What to do:
Only the lines from the one with "Pilz [gelb] (no. 1 from left), relocated" through the last belong in the output; print them exactly as given below.

((

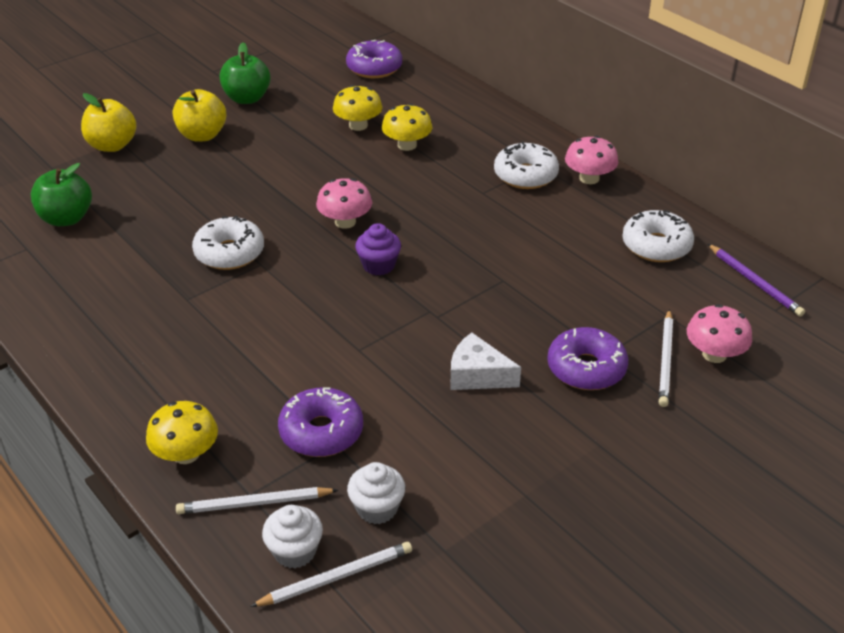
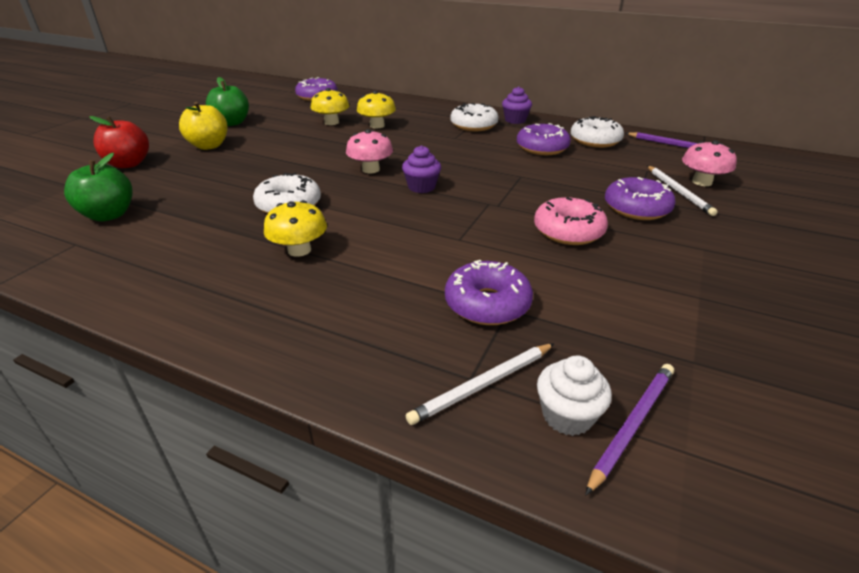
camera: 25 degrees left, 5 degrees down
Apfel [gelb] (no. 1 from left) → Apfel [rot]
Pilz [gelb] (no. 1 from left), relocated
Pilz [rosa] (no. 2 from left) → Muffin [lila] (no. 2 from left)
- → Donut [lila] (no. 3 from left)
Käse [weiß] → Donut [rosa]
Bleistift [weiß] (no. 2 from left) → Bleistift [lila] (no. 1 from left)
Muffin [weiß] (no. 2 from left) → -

))

Response to the exercise:
Pilz [gelb] (no. 1 from left), relocated
Pilz [rosa] (no. 2 from left) → Muffin [lila] (no. 2 from left)
- → Donut [lila] (no. 3 from left)
Käse [weiß] → Donut [rosa]
Bleistift [weiß] (no. 2 from left) → Bleistift [lila] (no. 1 from left)
Muffin [weiß] (no. 2 from left) → -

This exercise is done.